[Coordinate-based change data]
---------------
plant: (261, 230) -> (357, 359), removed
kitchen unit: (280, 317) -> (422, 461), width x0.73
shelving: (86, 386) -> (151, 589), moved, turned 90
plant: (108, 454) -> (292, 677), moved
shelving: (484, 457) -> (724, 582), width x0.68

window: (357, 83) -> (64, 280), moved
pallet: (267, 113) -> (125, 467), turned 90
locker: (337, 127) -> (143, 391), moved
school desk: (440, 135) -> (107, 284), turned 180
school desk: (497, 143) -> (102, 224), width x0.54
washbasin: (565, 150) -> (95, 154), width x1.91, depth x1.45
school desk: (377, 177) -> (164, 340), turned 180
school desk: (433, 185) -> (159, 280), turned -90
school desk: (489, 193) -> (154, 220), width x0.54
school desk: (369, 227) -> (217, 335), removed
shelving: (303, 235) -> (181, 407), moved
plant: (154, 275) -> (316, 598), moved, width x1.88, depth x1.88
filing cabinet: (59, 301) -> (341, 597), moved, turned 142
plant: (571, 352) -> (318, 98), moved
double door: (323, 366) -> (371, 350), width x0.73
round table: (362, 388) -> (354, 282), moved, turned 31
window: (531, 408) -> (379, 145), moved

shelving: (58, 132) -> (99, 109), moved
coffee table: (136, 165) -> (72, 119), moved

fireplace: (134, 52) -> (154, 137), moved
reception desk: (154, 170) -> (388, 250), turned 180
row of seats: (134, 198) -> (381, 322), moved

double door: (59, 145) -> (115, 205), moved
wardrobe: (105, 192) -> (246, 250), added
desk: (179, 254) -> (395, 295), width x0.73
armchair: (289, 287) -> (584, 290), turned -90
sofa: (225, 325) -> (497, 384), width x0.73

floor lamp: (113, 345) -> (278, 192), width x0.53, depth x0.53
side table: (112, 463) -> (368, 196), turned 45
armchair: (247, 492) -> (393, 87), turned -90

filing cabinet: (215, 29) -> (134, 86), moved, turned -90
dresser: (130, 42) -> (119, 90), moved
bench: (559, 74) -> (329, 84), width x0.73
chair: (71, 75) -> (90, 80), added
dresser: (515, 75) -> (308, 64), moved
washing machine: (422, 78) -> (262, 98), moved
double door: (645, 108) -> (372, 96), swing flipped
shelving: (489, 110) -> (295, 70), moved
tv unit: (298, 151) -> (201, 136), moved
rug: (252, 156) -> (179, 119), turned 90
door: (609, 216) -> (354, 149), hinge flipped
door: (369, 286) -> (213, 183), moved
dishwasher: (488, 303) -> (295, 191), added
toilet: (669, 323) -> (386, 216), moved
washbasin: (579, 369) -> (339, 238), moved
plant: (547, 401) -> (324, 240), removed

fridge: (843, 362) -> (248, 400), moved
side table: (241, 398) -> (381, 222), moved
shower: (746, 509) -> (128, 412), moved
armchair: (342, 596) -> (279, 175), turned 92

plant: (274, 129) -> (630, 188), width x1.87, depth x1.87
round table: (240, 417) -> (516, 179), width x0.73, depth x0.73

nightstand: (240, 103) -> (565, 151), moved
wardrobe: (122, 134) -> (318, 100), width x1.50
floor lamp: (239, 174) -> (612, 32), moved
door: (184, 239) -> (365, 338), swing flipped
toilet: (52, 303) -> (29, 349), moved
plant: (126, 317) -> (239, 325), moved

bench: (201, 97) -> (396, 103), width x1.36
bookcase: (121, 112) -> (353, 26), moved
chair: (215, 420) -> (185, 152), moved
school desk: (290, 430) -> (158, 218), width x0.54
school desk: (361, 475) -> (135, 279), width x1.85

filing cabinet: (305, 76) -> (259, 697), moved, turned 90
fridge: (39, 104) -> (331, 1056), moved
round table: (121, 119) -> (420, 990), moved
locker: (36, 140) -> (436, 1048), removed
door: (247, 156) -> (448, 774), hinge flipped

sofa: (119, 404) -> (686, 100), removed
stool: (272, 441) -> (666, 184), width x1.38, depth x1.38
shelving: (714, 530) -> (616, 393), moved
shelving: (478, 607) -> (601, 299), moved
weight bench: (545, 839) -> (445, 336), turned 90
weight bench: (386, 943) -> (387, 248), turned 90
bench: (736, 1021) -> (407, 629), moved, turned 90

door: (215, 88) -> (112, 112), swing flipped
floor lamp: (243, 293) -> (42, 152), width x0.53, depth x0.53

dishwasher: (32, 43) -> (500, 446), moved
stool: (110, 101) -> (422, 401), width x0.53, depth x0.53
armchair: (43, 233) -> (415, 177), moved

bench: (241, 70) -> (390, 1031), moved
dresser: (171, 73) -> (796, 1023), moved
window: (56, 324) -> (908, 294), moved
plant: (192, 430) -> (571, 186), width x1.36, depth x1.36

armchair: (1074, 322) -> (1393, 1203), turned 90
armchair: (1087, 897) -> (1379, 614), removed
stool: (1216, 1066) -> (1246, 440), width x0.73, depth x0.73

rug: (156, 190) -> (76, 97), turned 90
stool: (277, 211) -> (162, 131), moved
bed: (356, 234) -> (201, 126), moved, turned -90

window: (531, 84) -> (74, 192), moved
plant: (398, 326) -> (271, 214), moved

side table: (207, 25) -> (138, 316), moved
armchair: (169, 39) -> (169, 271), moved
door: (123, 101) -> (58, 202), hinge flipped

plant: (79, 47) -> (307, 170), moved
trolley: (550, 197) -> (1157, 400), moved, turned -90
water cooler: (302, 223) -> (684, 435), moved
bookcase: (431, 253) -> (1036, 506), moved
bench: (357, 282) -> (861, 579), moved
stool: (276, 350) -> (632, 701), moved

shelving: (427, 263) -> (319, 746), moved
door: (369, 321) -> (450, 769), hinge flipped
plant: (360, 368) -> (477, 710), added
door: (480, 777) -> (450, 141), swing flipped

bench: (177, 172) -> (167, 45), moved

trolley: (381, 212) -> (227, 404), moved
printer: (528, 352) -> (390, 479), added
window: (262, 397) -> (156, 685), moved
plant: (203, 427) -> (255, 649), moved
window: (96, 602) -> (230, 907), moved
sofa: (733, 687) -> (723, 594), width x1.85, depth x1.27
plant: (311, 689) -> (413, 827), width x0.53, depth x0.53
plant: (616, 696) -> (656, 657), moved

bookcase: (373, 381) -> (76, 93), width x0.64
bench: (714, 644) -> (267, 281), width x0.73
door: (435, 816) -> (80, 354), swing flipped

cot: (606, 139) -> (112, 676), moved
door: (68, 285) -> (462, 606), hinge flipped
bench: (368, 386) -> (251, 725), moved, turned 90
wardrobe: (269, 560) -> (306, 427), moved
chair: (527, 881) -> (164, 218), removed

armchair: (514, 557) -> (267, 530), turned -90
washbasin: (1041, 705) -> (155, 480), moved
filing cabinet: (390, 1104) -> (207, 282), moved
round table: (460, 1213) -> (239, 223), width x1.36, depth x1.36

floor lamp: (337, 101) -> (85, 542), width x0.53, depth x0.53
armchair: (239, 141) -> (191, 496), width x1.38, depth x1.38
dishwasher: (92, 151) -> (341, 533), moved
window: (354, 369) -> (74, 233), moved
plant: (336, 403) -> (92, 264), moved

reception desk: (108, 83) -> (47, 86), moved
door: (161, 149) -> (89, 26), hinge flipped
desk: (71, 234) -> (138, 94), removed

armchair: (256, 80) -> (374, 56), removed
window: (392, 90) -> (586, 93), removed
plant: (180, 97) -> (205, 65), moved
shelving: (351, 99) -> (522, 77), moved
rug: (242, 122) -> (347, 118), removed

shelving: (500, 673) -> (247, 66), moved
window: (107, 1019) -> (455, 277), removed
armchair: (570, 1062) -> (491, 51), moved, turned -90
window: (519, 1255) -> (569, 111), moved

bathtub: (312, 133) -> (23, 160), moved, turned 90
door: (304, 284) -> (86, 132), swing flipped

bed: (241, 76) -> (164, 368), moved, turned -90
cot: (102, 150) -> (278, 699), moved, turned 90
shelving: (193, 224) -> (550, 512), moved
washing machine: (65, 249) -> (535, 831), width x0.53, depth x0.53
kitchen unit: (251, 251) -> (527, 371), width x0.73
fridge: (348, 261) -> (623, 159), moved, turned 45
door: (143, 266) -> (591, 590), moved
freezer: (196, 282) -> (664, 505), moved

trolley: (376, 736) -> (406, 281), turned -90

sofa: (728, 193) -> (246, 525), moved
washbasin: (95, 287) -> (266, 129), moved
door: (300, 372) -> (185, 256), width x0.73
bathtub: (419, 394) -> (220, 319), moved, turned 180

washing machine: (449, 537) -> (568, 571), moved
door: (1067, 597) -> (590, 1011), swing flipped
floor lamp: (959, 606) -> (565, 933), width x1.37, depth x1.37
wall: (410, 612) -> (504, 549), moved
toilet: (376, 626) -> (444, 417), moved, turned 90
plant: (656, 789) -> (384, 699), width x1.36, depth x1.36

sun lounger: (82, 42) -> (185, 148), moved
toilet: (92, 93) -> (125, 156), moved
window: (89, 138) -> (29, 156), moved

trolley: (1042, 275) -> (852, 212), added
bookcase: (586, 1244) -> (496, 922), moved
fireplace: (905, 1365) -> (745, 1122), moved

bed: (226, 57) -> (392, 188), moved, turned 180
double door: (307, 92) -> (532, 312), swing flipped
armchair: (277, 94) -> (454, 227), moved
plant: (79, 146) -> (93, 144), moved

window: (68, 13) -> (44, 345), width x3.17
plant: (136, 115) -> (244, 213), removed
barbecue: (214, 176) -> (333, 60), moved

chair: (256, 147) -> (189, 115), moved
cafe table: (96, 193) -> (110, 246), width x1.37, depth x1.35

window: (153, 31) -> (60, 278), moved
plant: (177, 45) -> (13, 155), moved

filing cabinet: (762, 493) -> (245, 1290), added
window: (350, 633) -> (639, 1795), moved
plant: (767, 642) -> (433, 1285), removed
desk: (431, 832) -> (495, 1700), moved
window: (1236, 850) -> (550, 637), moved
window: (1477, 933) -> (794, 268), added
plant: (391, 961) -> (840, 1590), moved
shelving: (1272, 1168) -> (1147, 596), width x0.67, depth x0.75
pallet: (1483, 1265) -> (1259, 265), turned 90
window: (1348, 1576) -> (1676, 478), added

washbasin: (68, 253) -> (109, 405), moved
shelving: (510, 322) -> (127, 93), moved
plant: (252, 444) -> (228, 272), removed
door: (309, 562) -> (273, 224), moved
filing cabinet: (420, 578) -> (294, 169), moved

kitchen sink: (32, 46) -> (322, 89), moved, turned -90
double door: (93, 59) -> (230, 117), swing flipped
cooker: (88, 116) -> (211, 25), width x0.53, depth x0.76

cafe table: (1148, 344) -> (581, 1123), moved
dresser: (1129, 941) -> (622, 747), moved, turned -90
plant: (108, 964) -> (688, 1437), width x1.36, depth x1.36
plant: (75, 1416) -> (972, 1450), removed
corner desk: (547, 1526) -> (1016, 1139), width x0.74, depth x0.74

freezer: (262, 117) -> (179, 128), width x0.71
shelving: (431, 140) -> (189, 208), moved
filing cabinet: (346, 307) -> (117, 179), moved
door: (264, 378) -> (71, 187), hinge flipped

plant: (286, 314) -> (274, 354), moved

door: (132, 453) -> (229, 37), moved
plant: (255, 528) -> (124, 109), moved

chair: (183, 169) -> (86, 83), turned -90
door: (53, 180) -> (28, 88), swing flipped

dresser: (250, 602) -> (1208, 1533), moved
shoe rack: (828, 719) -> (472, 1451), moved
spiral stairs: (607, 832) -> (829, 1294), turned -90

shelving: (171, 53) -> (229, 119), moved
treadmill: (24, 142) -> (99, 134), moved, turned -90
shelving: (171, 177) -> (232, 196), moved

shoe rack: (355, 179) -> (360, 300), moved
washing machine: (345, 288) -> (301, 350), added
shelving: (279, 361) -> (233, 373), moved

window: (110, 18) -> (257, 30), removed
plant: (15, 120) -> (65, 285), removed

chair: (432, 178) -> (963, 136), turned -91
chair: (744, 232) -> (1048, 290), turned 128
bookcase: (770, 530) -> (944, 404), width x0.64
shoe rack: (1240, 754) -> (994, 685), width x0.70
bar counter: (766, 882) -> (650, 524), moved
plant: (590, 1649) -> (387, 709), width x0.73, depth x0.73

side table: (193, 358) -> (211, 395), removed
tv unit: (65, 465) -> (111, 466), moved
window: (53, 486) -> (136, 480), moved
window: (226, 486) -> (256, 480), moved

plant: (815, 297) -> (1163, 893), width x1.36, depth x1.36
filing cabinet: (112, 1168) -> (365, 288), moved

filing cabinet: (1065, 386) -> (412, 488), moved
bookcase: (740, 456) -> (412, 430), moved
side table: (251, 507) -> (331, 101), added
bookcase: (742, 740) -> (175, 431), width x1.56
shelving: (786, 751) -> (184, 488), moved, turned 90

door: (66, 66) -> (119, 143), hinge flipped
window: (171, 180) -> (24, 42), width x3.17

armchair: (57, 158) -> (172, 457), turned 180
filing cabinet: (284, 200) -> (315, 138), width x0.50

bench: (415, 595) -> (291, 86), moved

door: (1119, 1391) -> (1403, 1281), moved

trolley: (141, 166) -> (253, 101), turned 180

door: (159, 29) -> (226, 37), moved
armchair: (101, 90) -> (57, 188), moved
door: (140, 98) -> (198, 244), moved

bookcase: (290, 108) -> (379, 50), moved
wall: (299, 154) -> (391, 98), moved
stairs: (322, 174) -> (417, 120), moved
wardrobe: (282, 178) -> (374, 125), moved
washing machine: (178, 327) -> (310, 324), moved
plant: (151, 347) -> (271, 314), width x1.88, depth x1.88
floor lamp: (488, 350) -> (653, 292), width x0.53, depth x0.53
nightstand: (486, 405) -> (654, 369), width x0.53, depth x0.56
---------------
• **EXERCISE DESCRIPTION**: From the entries above, write out only the lines starting at the line that holds "stool: (110, 101)" and ending at the line that holds "round table: (460, 1213)", keeping both and matching them exactly.

• **SOLUTION FOR THIS TASK**:
stool: (110, 101) -> (422, 401), width x0.53, depth x0.53
armchair: (43, 233) -> (415, 177), moved

bench: (241, 70) -> (390, 1031), moved
dresser: (171, 73) -> (796, 1023), moved
window: (56, 324) -> (908, 294), moved
plant: (192, 430) -> (571, 186), width x1.36, depth x1.36

armchair: (1074, 322) -> (1393, 1203), turned 90
armchair: (1087, 897) -> (1379, 614), removed
stool: (1216, 1066) -> (1246, 440), width x0.73, depth x0.73

rug: (156, 190) -> (76, 97), turned 90
stool: (277, 211) -> (162, 131), moved
bed: (356, 234) -> (201, 126), moved, turned -90

window: (531, 84) -> (74, 192), moved
plant: (398, 326) -> (271, 214), moved

side table: (207, 25) -> (138, 316), moved
armchair: (169, 39) -> (169, 271), moved
door: (123, 101) -> (58, 202), hinge flipped

plant: (79, 47) -> (307, 170), moved
trolley: (550, 197) -> (1157, 400), moved, turned -90
water cooler: (302, 223) -> (684, 435), moved
bookcase: (431, 253) -> (1036, 506), moved
bench: (357, 282) -> (861, 579), moved
stool: (276, 350) -> (632, 701), moved

shelving: (427, 263) -> (319, 746), moved
door: (369, 321) -> (450, 769), hinge flipped
plant: (360, 368) -> (477, 710), added
door: (480, 777) -> (450, 141), swing flipped

bench: (177, 172) -> (167, 45), moved

trolley: (381, 212) -> (227, 404), moved
printer: (528, 352) -> (390, 479), added
window: (262, 397) -> (156, 685), moved
plant: (203, 427) -> (255, 649), moved
window: (96, 602) -> (230, 907), moved
sofa: (733, 687) -> (723, 594), width x1.85, depth x1.27
plant: (311, 689) -> (413, 827), width x0.53, depth x0.53
plant: (616, 696) -> (656, 657), moved

bookcase: (373, 381) -> (76, 93), width x0.64
bench: (714, 644) -> (267, 281), width x0.73
door: (435, 816) -> (80, 354), swing flipped

cot: (606, 139) -> (112, 676), moved
door: (68, 285) -> (462, 606), hinge flipped
bench: (368, 386) -> (251, 725), moved, turned 90
wardrobe: (269, 560) -> (306, 427), moved
chair: (527, 881) -> (164, 218), removed

armchair: (514, 557) -> (267, 530), turned -90
washbasin: (1041, 705) -> (155, 480), moved
filing cabinet: (390, 1104) -> (207, 282), moved
round table: (460, 1213) -> (239, 223), width x1.36, depth x1.36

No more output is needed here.